> **Description of the task**
Find every line in the records below that holds the word "RESET", and copy it out.

> **Data under study**
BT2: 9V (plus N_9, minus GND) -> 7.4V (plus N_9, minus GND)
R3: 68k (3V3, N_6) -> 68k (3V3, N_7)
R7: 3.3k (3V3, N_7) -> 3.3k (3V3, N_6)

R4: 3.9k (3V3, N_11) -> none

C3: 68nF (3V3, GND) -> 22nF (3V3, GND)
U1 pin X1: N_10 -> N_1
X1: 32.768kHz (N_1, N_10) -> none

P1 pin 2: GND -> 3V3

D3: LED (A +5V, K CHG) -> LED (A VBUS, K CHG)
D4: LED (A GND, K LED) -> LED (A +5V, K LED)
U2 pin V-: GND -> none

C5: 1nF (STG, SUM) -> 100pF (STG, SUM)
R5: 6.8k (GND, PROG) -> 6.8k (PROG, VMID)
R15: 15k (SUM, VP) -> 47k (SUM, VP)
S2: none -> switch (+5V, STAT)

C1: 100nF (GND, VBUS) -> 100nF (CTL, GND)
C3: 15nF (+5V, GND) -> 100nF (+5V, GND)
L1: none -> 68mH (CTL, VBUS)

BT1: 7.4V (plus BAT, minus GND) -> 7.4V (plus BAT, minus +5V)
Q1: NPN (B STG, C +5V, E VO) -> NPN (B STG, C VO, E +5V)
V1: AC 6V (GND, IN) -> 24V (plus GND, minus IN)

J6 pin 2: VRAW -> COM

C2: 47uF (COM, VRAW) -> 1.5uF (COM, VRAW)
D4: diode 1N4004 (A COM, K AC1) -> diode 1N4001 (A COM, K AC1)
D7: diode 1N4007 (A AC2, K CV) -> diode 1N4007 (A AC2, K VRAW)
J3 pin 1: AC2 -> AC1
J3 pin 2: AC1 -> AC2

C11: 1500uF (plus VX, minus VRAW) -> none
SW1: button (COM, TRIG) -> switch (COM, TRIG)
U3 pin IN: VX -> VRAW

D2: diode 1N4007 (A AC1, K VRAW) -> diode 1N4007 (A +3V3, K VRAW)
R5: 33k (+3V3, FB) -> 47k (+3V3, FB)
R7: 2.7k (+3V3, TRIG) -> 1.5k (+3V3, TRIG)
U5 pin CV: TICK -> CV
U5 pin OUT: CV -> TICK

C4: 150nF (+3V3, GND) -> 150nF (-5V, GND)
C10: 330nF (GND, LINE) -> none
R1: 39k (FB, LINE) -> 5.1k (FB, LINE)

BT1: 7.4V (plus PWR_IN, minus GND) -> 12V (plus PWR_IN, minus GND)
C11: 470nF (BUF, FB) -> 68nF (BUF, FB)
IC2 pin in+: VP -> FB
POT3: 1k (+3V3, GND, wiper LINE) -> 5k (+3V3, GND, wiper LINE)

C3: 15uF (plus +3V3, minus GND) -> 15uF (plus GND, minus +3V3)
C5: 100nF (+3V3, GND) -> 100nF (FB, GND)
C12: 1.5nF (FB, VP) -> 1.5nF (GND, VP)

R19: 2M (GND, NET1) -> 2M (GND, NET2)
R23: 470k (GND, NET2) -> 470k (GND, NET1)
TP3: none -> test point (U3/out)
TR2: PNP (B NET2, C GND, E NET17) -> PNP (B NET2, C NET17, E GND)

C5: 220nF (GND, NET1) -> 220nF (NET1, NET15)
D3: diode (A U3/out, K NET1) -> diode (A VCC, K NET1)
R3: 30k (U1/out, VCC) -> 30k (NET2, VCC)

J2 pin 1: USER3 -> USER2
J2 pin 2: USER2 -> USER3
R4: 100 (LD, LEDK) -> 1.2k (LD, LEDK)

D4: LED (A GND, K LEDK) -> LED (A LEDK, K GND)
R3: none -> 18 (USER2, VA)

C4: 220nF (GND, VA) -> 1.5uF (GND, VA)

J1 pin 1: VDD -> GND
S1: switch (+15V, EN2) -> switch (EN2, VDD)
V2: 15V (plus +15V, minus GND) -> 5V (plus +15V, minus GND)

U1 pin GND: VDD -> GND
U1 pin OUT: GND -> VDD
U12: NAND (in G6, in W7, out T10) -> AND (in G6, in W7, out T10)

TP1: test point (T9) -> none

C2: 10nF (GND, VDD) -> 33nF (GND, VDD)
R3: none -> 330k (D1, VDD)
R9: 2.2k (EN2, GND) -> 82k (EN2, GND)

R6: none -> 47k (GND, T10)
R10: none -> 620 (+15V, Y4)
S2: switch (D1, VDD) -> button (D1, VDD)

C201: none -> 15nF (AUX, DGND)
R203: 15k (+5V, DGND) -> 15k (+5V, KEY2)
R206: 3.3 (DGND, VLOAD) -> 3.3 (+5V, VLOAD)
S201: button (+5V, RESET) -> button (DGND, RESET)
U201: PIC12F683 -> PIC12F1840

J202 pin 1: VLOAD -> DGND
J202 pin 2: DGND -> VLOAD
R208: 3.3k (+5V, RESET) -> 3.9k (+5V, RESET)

> **Solution**
S201: button (+5V, RESET) -> button (DGND, RESET)
R208: 3.3k (+5V, RESET) -> 3.9k (+5V, RESET)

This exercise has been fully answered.